→ **Work instructions**
Pull every line with the word "bear" out of the entries below.
*** Opening of Given records ***
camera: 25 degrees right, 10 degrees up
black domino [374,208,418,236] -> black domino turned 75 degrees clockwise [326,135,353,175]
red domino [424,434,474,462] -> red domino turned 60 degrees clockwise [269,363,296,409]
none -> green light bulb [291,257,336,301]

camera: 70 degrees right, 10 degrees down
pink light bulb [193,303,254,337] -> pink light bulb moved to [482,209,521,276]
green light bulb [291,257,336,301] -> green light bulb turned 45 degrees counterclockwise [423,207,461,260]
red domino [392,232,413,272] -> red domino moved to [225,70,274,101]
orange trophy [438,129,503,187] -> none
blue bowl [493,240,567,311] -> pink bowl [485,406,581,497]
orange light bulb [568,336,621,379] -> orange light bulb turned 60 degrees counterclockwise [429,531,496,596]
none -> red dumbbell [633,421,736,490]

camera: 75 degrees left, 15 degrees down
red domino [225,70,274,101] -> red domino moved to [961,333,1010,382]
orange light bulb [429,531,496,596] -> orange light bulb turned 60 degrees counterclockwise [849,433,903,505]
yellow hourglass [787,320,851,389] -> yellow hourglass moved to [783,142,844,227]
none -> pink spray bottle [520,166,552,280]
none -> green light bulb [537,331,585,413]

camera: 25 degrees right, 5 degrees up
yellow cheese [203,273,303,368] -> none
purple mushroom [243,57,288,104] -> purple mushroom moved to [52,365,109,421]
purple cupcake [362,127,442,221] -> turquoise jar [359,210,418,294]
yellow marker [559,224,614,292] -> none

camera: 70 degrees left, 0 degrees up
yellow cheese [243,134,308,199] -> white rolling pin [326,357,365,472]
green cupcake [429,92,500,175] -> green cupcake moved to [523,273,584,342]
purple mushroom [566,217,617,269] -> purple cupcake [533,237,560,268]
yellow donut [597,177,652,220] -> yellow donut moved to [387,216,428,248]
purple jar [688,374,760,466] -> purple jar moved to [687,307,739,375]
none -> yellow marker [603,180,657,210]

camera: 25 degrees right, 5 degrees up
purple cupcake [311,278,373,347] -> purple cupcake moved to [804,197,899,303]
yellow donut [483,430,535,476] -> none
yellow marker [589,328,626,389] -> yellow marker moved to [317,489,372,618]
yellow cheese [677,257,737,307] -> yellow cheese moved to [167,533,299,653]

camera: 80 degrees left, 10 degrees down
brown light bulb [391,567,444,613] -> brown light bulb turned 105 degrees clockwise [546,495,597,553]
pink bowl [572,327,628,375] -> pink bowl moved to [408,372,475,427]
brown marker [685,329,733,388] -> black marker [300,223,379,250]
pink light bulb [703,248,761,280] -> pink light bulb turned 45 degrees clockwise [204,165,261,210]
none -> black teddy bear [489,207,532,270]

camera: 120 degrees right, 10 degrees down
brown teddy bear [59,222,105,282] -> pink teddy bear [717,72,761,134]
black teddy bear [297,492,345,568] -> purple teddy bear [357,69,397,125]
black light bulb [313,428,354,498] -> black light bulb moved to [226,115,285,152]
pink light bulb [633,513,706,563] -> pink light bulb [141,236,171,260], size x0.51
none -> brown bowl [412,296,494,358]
*** Close of Given records ***
→ **Answer to the exercise**
none -> black teddy bear [489,207,532,270]
brown teddy bear [59,222,105,282] -> pink teddy bear [717,72,761,134]
black teddy bear [297,492,345,568] -> purple teddy bear [357,69,397,125]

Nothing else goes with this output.